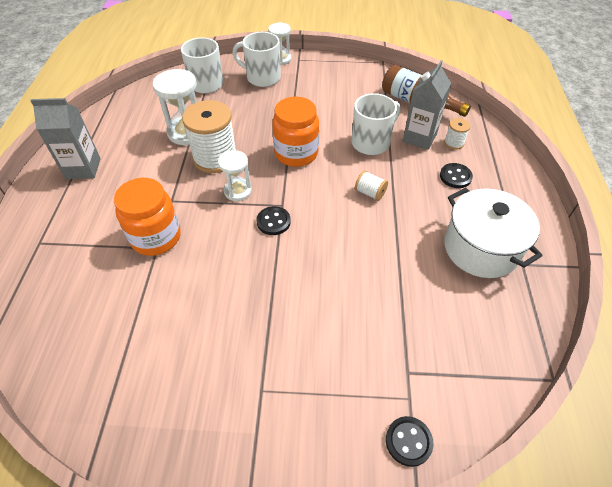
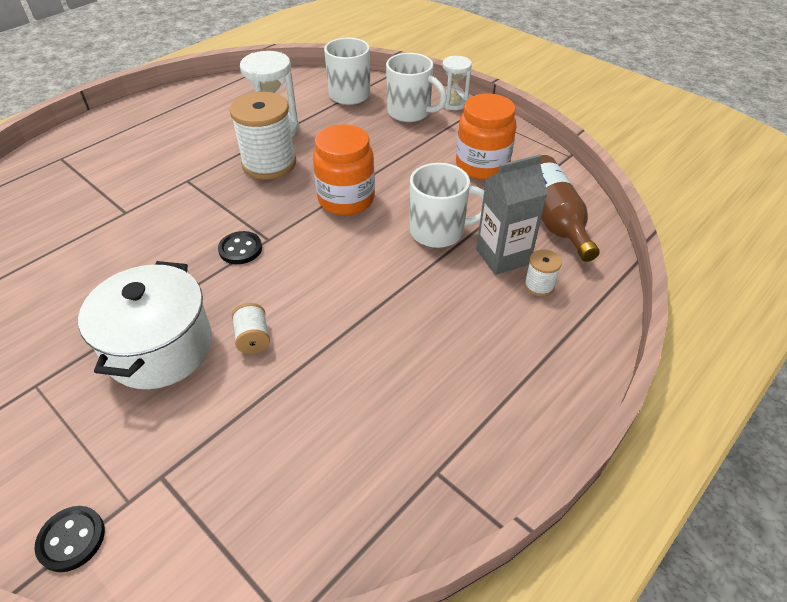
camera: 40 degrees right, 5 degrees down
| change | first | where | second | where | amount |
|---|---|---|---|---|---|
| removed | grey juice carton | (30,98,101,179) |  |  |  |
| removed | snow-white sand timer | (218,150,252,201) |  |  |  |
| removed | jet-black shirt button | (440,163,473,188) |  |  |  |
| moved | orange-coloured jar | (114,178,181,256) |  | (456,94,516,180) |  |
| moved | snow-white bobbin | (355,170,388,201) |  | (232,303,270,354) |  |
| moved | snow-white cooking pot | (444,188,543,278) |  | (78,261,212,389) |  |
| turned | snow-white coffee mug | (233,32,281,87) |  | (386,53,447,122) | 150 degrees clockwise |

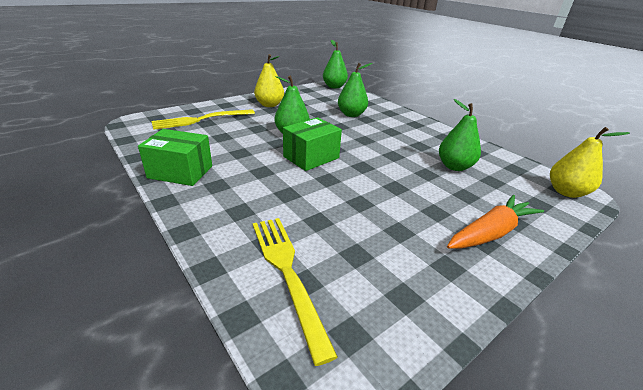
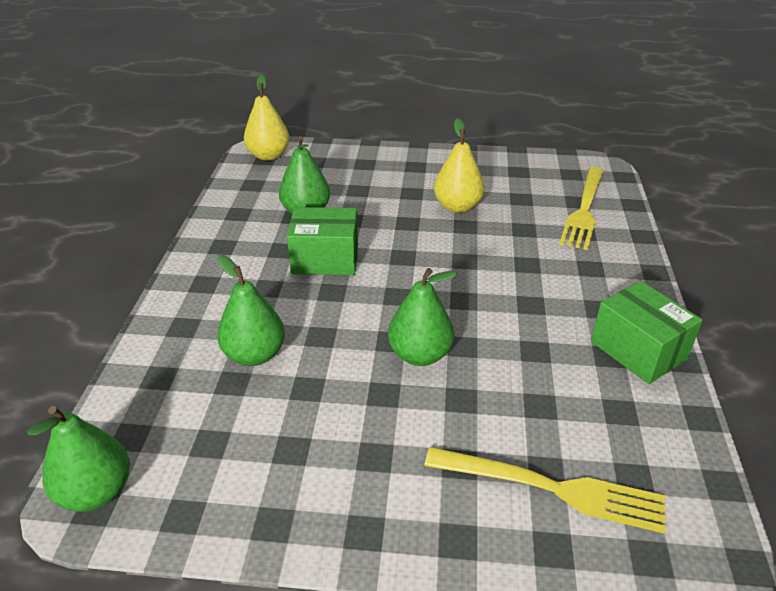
camera: 135 degrees left, 5 degrees up
| change | first | where | second | where | amount |
|---|---|---|---|---|---|
| removed | orange-coloured toy carrot | (447,195,544,249) |  |  |  |
| moved | golden pear | (254,54,284,107) |  | (434,118,484,213) |  |
| moved | leaf-green box | (283,117,342,171) |  | (287,207,358,275) |  |

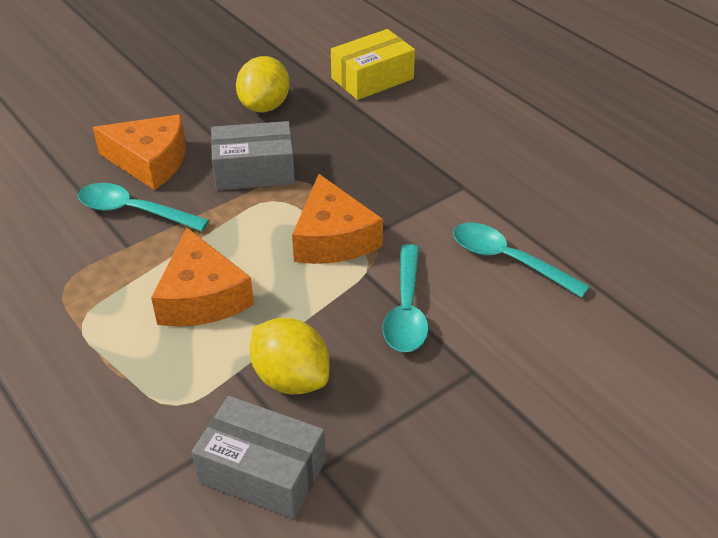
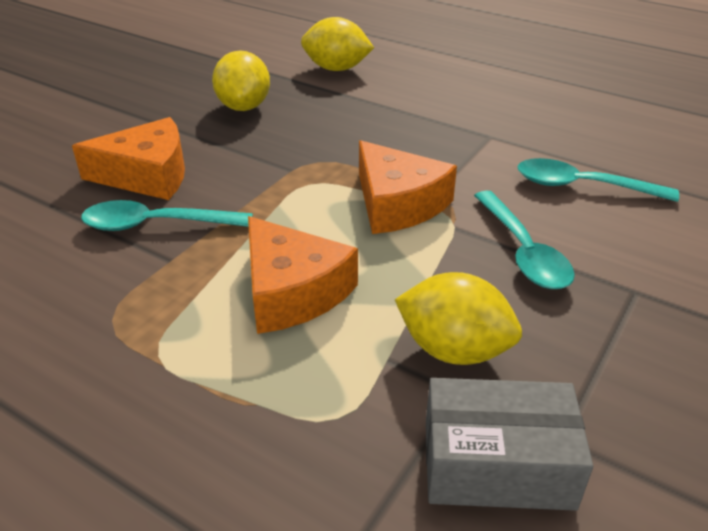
camera: 20 degrees left, 5 degrees down
| change | first | where | second | where | amount |
|---|---|---|---|---|---|
| removed | grey box | (211,121,295,190) |  |  |  |
| replaced | golden box | (331,29,415,100) | golden lemon | (301,17,374,71) |  |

================

Exercise goal ->
Please repeat each record exactly and keep every picture out of the copy.

Answer for the task ->
camera: 40 degrees right, 5 degrees down
| change | first | where | second | where | amount |
|---|---|---|---|---|---|
| removed | grey juice carton | (30,98,101,179) |  |  |  |
| removed | snow-white sand timer | (218,150,252,201) |  |  |  |
| removed | jet-black shirt button | (440,163,473,188) |  |  |  |
| moved | orange-coloured jar | (114,178,181,256) |  | (456,94,516,180) |  |
| moved | snow-white bobbin | (355,170,388,201) |  | (232,303,270,354) |  |
| moved | snow-white cooking pot | (444,188,543,278) |  | (78,261,212,389) |  |
| turned | snow-white coffee mug | (233,32,281,87) |  | (386,53,447,122) | 150 degrees clockwise |

camera: 135 degrees left, 5 degrees up
| change | first | where | second | where | amount |
|---|---|---|---|---|---|
| removed | orange-coloured toy carrot | (447,195,544,249) |  |  |  |
| moved | golden pear | (254,54,284,107) |  | (434,118,484,213) |  |
| moved | leaf-green box | (283,117,342,171) |  | (287,207,358,275) |  |

camera: 20 degrees left, 5 degrees down
| change | first | where | second | where | amount |
|---|---|---|---|---|---|
| removed | grey box | (211,121,295,190) |  |  |  |
| replaced | golden box | (331,29,415,100) | golden lemon | (301,17,374,71) |  |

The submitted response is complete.